→ PROVIDED ENTRIES
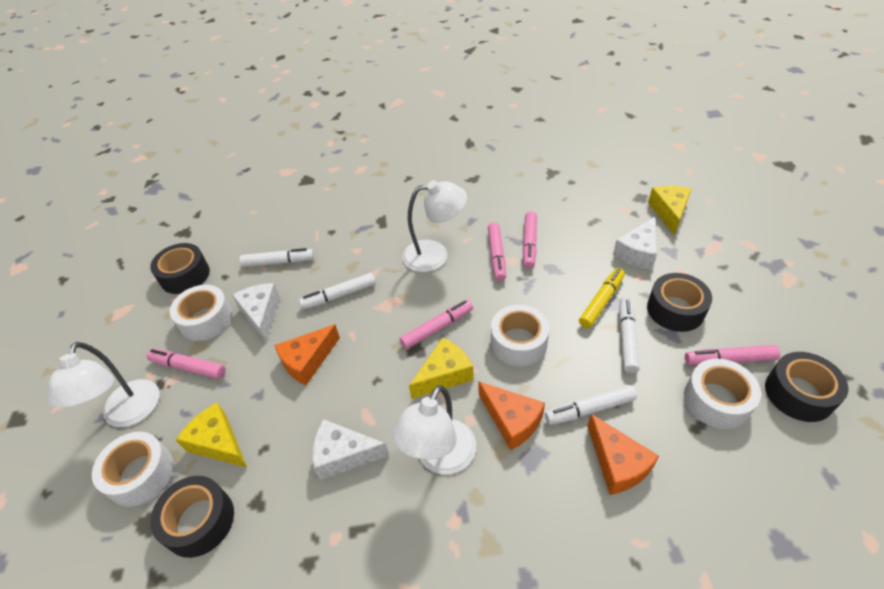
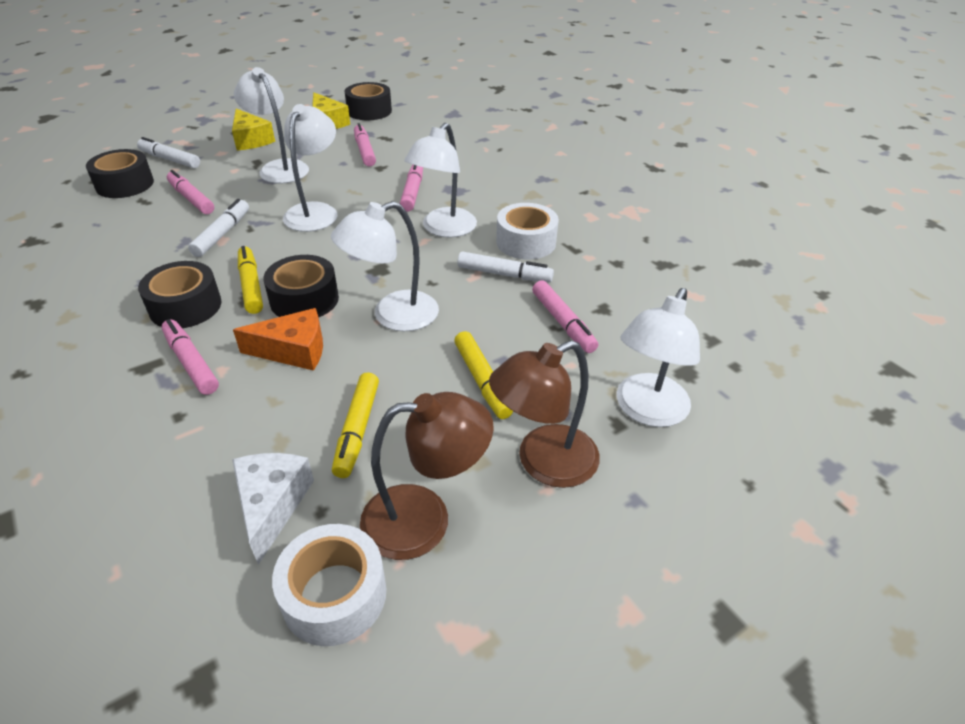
brown lamp: 0 -> 2
orange cheese: 3 -> 1
white cheese: 3 -> 1
white lamp: 3 -> 5
white marker: 4 -> 3
white tape: 4 -> 2
yellow cheese: 3 -> 2
yellow marker: 1 -> 3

→ YOUR ASSIGNMENT
Select and copy every line of the material that holds the string "white".

→ OUTPUT FOR THIS EXERCISE
white cheese: 3 -> 1
white lamp: 3 -> 5
white marker: 4 -> 3
white tape: 4 -> 2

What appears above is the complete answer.